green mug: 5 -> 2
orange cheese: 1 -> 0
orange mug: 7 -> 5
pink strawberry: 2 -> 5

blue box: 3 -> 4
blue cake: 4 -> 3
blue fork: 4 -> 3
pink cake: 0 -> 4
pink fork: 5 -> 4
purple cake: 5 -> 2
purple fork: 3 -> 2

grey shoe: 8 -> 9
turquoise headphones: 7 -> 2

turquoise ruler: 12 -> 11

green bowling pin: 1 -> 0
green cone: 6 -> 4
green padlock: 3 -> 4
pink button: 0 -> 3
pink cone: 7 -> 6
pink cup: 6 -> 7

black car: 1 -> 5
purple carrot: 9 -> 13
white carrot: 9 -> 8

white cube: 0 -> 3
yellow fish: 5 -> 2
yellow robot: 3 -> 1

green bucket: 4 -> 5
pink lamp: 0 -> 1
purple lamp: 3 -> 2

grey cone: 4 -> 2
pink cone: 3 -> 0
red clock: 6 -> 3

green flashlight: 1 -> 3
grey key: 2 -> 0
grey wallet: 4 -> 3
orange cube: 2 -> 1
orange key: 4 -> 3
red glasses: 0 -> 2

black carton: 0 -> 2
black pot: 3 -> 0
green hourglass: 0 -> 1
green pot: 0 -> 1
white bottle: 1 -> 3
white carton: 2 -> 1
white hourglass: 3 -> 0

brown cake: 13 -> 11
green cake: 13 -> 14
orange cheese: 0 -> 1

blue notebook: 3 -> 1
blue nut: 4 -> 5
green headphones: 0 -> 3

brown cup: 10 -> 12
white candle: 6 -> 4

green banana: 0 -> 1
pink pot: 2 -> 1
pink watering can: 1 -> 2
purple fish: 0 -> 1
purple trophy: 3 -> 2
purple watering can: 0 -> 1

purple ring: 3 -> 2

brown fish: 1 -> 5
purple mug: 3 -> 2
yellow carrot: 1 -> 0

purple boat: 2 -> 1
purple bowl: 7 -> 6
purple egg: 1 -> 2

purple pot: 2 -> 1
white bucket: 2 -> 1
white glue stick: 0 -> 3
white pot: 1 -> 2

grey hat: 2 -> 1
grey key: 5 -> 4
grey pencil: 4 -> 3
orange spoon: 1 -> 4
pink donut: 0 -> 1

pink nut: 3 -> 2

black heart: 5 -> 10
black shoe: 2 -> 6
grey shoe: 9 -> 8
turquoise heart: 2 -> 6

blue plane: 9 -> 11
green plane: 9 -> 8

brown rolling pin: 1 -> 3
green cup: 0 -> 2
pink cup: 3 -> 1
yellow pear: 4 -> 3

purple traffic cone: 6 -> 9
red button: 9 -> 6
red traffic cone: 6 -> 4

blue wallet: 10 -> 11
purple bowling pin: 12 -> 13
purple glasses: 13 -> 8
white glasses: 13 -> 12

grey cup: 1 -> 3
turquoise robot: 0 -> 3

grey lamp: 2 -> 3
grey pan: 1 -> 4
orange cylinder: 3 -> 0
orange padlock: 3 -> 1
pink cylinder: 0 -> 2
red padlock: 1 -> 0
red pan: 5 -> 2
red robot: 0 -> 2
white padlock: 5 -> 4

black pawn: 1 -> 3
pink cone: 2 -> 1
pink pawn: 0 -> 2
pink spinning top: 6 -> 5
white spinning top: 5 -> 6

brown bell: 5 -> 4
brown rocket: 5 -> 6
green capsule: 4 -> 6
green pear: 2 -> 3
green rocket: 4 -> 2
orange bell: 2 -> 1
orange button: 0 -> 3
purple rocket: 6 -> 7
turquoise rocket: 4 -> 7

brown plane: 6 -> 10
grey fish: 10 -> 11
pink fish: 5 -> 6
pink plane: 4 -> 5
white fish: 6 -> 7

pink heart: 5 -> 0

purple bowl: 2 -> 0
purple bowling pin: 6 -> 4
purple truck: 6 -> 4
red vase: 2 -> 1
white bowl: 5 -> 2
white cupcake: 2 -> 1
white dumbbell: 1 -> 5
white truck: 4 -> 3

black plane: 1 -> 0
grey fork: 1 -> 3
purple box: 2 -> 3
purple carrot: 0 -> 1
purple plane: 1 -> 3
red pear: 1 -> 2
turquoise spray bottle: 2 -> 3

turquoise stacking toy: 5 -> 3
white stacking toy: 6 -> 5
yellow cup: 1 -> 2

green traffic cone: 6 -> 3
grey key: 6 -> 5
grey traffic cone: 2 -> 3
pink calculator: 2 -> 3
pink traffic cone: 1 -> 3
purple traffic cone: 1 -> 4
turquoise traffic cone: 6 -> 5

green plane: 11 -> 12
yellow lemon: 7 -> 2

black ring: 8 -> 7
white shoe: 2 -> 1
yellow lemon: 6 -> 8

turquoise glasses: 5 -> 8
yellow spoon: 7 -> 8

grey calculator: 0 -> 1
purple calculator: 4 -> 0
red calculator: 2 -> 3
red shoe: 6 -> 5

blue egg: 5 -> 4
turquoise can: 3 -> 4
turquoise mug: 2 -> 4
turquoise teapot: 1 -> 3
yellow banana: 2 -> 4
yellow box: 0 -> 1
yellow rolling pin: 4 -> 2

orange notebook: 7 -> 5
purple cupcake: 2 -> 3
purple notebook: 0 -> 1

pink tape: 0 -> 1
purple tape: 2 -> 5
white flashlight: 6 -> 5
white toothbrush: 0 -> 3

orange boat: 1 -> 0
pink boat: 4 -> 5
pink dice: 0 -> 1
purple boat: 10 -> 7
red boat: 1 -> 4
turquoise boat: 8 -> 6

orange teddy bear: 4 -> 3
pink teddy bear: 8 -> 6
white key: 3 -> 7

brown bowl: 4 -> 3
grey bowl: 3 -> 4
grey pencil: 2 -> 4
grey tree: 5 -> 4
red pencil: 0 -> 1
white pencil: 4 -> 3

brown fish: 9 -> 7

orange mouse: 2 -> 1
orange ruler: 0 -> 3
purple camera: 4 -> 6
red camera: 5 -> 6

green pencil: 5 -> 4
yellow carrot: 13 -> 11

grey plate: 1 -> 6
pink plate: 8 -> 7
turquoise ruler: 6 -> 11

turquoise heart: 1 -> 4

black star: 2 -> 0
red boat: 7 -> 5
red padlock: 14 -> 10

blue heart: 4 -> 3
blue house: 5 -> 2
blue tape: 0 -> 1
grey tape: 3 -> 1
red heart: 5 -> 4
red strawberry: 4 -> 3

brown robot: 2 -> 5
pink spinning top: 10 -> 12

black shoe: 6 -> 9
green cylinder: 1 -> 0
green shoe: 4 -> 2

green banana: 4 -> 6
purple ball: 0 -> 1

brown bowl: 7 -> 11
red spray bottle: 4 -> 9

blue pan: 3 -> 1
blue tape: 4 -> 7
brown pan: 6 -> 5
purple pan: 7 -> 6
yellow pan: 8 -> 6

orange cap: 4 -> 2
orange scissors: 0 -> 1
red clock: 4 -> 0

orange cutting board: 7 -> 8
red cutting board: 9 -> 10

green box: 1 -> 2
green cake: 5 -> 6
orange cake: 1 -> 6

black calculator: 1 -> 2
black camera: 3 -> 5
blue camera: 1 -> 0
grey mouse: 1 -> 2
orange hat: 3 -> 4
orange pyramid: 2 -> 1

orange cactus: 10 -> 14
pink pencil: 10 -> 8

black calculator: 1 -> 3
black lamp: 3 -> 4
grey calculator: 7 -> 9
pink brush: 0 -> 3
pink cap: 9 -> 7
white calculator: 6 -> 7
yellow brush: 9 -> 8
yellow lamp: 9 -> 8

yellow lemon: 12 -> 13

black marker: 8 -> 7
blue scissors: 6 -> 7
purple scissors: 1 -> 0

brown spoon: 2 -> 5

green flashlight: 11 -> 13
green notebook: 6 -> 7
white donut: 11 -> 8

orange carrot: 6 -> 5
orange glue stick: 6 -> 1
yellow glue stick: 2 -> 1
________________________________________
Return the number of lines in the data above that include the word "notebook", and nothing else.

■ **COMPLETED TASK**
4